[Assignment]:
Please take the records that follow and repeat exactly the lines starting with the line with "SOIL1 pin AO: MO -> A5" and going on through the line with "RADIO3: nRF24L01 -> RFM69".

Data extracted from a collection:
□ □ □

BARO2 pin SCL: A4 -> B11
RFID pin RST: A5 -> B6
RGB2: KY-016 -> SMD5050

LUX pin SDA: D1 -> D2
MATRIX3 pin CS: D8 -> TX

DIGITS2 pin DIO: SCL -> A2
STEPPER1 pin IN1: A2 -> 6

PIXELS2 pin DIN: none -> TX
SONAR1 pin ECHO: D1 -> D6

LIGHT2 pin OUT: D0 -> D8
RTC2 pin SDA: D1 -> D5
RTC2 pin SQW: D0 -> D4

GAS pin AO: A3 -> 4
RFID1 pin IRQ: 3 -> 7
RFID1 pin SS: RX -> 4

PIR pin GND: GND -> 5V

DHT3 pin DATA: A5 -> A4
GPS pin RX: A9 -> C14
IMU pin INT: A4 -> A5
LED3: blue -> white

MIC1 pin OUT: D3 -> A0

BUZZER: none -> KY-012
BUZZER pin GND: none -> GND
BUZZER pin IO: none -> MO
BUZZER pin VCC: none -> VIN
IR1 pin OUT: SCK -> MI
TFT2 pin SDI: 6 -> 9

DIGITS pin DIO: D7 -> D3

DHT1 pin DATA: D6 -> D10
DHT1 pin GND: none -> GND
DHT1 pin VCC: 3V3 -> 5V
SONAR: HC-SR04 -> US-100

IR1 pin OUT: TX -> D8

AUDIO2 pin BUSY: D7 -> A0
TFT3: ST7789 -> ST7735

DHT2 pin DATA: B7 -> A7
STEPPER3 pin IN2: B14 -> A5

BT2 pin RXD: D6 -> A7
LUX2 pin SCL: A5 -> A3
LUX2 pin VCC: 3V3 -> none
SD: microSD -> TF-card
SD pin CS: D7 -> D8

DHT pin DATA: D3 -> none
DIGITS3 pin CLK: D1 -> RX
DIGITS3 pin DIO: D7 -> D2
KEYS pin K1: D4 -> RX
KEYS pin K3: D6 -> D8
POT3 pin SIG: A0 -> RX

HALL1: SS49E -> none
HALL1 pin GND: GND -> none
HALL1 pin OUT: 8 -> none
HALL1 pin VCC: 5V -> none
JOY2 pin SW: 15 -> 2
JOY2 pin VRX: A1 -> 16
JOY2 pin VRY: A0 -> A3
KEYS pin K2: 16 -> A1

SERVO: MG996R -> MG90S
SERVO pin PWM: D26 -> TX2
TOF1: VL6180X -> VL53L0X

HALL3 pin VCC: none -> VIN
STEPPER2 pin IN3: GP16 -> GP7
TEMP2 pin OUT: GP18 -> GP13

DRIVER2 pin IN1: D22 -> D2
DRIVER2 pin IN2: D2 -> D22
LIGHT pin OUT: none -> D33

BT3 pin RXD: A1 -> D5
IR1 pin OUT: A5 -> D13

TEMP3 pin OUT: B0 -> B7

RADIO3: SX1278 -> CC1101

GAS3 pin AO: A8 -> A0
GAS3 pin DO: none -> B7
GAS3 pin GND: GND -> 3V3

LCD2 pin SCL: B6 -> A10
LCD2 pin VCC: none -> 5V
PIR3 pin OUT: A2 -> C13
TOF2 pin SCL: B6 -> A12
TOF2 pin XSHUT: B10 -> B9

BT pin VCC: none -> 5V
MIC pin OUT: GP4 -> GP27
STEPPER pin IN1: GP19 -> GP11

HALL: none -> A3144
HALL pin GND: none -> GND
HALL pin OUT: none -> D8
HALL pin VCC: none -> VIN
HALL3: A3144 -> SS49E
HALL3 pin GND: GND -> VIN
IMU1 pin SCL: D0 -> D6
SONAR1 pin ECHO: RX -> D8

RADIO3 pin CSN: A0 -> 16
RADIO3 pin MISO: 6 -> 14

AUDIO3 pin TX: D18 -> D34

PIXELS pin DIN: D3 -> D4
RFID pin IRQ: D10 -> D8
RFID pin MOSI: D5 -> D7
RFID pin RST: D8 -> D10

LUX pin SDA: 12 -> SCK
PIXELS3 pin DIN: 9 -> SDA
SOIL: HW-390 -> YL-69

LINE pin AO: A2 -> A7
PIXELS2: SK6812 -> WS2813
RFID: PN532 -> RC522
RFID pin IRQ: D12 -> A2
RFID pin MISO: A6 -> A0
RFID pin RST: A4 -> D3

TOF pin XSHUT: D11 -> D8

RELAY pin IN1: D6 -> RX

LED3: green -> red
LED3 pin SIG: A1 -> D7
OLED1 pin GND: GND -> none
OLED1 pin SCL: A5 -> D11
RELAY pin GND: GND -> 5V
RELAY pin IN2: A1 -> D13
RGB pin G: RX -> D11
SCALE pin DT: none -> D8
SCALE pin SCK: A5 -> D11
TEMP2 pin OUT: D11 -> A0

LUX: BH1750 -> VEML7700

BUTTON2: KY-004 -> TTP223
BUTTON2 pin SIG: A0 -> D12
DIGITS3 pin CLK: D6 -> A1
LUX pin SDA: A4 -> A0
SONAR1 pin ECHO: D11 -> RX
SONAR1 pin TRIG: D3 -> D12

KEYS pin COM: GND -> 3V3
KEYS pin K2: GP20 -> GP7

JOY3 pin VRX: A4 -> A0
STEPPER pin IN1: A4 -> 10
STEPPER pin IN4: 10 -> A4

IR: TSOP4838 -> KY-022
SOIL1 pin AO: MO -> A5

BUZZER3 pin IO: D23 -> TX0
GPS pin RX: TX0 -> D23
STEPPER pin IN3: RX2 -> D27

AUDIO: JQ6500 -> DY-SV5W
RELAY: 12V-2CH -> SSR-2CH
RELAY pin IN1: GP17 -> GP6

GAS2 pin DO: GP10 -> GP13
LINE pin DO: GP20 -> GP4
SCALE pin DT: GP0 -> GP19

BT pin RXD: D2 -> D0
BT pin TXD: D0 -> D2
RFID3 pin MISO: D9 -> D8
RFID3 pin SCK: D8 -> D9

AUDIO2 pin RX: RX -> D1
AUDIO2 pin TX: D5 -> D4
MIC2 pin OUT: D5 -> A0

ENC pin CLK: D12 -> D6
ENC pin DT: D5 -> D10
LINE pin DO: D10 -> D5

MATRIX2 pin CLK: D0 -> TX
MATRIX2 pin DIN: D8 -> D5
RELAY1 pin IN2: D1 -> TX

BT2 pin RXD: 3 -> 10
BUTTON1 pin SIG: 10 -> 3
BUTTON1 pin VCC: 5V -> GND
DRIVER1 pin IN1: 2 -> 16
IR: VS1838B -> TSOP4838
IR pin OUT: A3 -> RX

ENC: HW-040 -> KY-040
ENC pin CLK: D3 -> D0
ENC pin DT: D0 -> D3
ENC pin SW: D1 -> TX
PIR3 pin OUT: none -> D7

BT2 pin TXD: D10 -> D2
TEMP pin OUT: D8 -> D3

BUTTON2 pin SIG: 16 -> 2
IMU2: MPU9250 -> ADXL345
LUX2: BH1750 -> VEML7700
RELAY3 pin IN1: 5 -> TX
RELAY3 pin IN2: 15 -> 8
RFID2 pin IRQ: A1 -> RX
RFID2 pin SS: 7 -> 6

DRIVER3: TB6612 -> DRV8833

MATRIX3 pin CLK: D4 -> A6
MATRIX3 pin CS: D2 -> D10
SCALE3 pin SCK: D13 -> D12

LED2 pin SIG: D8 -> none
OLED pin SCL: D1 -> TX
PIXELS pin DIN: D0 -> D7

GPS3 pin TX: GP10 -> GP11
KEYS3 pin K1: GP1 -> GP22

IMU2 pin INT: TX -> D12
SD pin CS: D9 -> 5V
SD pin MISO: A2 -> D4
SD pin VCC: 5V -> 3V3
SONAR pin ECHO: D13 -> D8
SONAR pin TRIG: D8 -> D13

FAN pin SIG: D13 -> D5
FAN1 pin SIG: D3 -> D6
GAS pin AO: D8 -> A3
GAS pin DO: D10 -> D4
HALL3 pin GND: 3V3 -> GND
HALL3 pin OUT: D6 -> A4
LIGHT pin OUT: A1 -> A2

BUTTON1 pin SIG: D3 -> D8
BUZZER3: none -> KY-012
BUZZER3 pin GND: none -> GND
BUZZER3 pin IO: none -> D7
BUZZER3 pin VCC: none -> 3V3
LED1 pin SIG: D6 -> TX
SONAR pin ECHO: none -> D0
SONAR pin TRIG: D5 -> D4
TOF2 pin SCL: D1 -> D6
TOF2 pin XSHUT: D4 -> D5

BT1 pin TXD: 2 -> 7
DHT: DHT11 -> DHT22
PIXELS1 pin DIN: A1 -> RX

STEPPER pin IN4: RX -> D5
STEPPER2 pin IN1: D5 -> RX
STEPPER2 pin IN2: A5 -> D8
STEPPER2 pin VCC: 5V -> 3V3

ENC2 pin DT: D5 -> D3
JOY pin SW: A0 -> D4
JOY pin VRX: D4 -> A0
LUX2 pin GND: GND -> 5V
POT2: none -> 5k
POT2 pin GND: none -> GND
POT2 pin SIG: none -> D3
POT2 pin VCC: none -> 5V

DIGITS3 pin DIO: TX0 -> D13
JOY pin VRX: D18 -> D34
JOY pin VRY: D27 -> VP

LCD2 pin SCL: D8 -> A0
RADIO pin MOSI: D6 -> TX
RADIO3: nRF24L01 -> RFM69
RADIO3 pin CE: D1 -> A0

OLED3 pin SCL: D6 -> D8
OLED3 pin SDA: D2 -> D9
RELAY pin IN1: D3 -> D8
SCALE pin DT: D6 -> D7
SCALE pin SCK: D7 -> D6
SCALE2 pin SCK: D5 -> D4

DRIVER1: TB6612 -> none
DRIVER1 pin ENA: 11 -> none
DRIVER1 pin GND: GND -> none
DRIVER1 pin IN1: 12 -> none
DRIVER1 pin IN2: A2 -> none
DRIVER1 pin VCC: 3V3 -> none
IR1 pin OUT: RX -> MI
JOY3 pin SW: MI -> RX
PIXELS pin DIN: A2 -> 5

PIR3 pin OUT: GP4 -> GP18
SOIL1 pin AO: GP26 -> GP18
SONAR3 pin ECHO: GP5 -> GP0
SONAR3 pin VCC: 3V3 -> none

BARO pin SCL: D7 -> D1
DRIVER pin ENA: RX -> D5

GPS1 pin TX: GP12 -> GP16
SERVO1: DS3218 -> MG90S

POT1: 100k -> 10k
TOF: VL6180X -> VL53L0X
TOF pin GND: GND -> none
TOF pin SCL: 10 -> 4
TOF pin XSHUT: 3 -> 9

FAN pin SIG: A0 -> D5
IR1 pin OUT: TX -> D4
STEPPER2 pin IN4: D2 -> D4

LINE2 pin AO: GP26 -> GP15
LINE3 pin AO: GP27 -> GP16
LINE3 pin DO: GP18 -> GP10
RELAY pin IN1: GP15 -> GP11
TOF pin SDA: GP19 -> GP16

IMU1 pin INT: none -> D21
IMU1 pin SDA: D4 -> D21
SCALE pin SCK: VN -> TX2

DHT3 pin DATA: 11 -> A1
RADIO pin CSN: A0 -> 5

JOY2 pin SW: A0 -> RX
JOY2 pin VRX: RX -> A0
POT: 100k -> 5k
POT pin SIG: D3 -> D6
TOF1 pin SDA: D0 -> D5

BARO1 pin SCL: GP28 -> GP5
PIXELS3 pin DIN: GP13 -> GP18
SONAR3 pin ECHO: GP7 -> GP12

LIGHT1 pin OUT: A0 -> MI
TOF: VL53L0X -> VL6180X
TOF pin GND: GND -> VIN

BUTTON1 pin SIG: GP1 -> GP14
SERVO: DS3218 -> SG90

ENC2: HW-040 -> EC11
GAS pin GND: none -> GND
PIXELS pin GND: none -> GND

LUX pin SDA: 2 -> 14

□ □ □

[Exercise response]:
SOIL1 pin AO: MO -> A5

BUZZER3 pin IO: D23 -> TX0
GPS pin RX: TX0 -> D23
STEPPER pin IN3: RX2 -> D27

AUDIO: JQ6500 -> DY-SV5W
RELAY: 12V-2CH -> SSR-2CH
RELAY pin IN1: GP17 -> GP6

GAS2 pin DO: GP10 -> GP13
LINE pin DO: GP20 -> GP4
SCALE pin DT: GP0 -> GP19

BT pin RXD: D2 -> D0
BT pin TXD: D0 -> D2
RFID3 pin MISO: D9 -> D8
RFID3 pin SCK: D8 -> D9

AUDIO2 pin RX: RX -> D1
AUDIO2 pin TX: D5 -> D4
MIC2 pin OUT: D5 -> A0

ENC pin CLK: D12 -> D6
ENC pin DT: D5 -> D10
LINE pin DO: D10 -> D5

MATRIX2 pin CLK: D0 -> TX
MATRIX2 pin DIN: D8 -> D5
RELAY1 pin IN2: D1 -> TX

BT2 pin RXD: 3 -> 10
BUTTON1 pin SIG: 10 -> 3
BUTTON1 pin VCC: 5V -> GND
DRIVER1 pin IN1: 2 -> 16
IR: VS1838B -> TSOP4838
IR pin OUT: A3 -> RX

ENC: HW-040 -> KY-040
ENC pin CLK: D3 -> D0
ENC pin DT: D0 -> D3
ENC pin SW: D1 -> TX
PIR3 pin OUT: none -> D7

BT2 pin TXD: D10 -> D2
TEMP pin OUT: D8 -> D3

BUTTON2 pin SIG: 16 -> 2
IMU2: MPU9250 -> ADXL345
LUX2: BH1750 -> VEML7700
RELAY3 pin IN1: 5 -> TX
RELAY3 pin IN2: 15 -> 8
RFID2 pin IRQ: A1 -> RX
RFID2 pin SS: 7 -> 6

DRIVER3: TB6612 -> DRV8833

MATRIX3 pin CLK: D4 -> A6
MATRIX3 pin CS: D2 -> D10
SCALE3 pin SCK: D13 -> D12

LED2 pin SIG: D8 -> none
OLED pin SCL: D1 -> TX
PIXELS pin DIN: D0 -> D7

GPS3 pin TX: GP10 -> GP11
KEYS3 pin K1: GP1 -> GP22

IMU2 pin INT: TX -> D12
SD pin CS: D9 -> 5V
SD pin MISO: A2 -> D4
SD pin VCC: 5V -> 3V3
SONAR pin ECHO: D13 -> D8
SONAR pin TRIG: D8 -> D13

FAN pin SIG: D13 -> D5
FAN1 pin SIG: D3 -> D6
GAS pin AO: D8 -> A3
GAS pin DO: D10 -> D4
HALL3 pin GND: 3V3 -> GND
HALL3 pin OUT: D6 -> A4
LIGHT pin OUT: A1 -> A2

BUTTON1 pin SIG: D3 -> D8
BUZZER3: none -> KY-012
BUZZER3 pin GND: none -> GND
BUZZER3 pin IO: none -> D7
BUZZER3 pin VCC: none -> 3V3
LED1 pin SIG: D6 -> TX
SONAR pin ECHO: none -> D0
SONAR pin TRIG: D5 -> D4
TOF2 pin SCL: D1 -> D6
TOF2 pin XSHUT: D4 -> D5

BT1 pin TXD: 2 -> 7
DHT: DHT11 -> DHT22
PIXELS1 pin DIN: A1 -> RX

STEPPER pin IN4: RX -> D5
STEPPER2 pin IN1: D5 -> RX
STEPPER2 pin IN2: A5 -> D8
STEPPER2 pin VCC: 5V -> 3V3

ENC2 pin DT: D5 -> D3
JOY pin SW: A0 -> D4
JOY pin VRX: D4 -> A0
LUX2 pin GND: GND -> 5V
POT2: none -> 5k
POT2 pin GND: none -> GND
POT2 pin SIG: none -> D3
POT2 pin VCC: none -> 5V

DIGITS3 pin DIO: TX0 -> D13
JOY pin VRX: D18 -> D34
JOY pin VRY: D27 -> VP

LCD2 pin SCL: D8 -> A0
RADIO pin MOSI: D6 -> TX
RADIO3: nRF24L01 -> RFM69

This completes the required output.